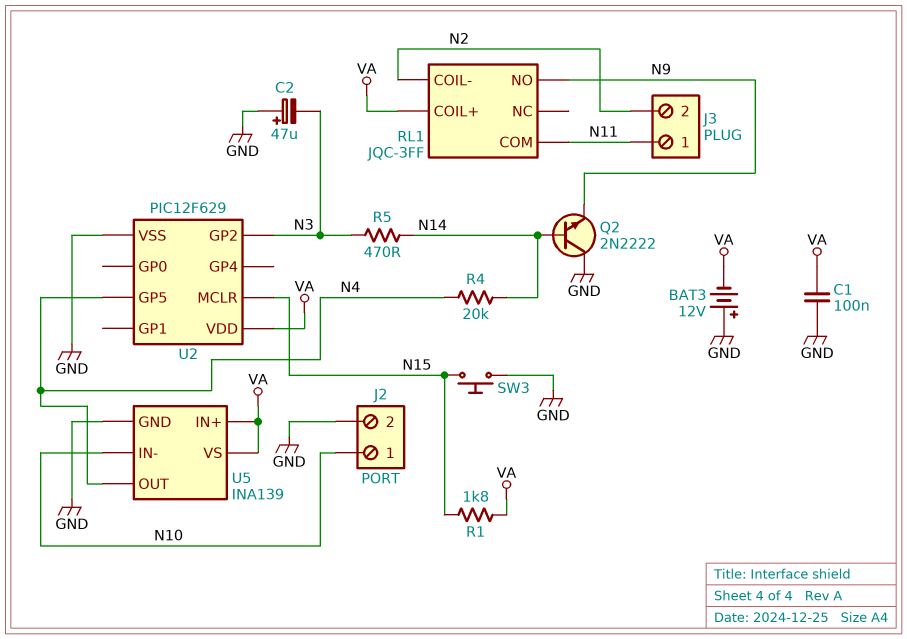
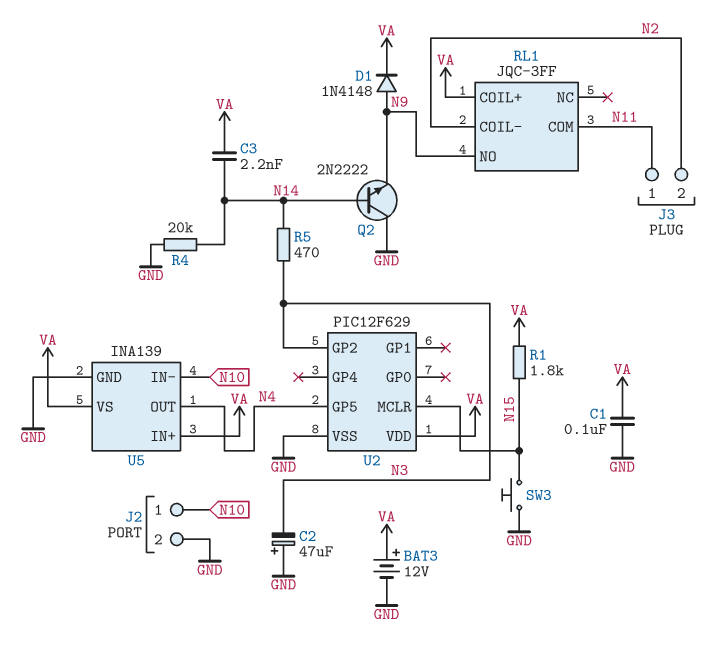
BAT3: 12V (plus GND, minus VA) -> 12V (plus VA, minus GND)
C3: none -> 2.2nF (N14, VA)
D1: none -> diode 1N4148 (A N9, K VA)
R4: 20k (N4, N14) -> 20k (GND, N14)

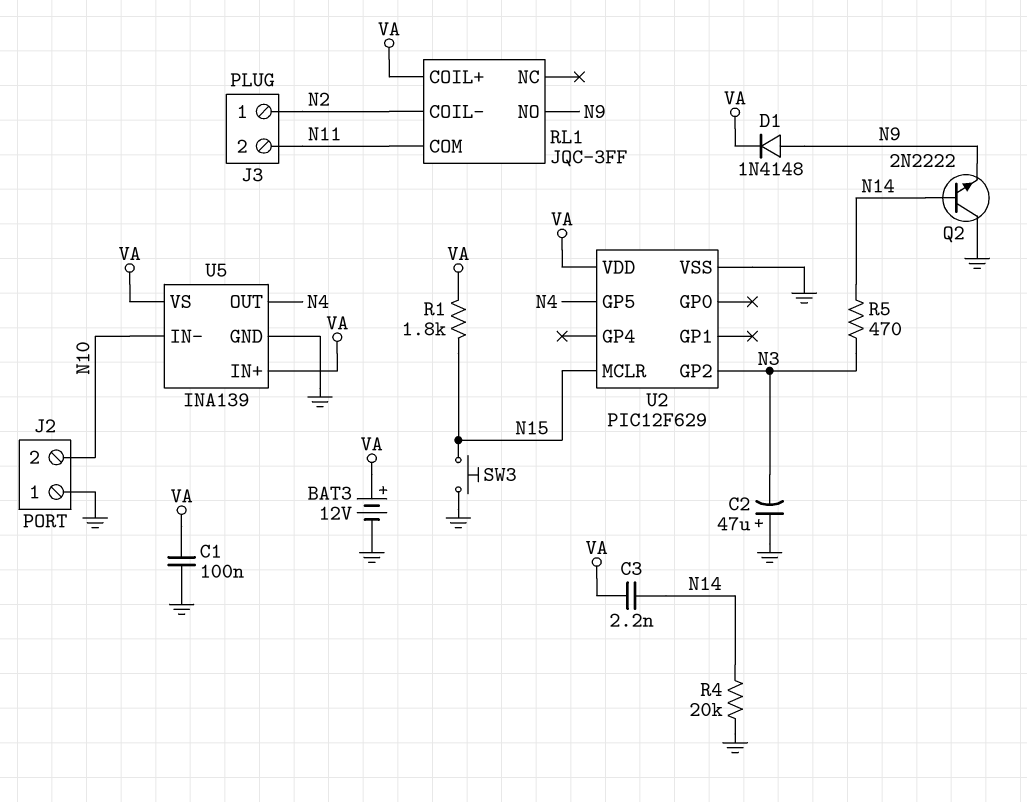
J2 pin 1: N10 -> GND
J2 pin 2: GND -> N10
J3 pin 1: N11 -> N2
J3 pin 2: N2 -> N11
◇ ◇ ◇ ◇ ◇
Problem description: Pictures are to be omitted. Print exactly the lines from the line containing "R4: 20k (N4, N14) -> 20k (GND, N14)" through the final line of the material above, both included.

Response for this exercise:
R4: 20k (N4, N14) -> 20k (GND, N14)

J2 pin 1: N10 -> GND
J2 pin 2: GND -> N10
J3 pin 1: N11 -> N2
J3 pin 2: N2 -> N11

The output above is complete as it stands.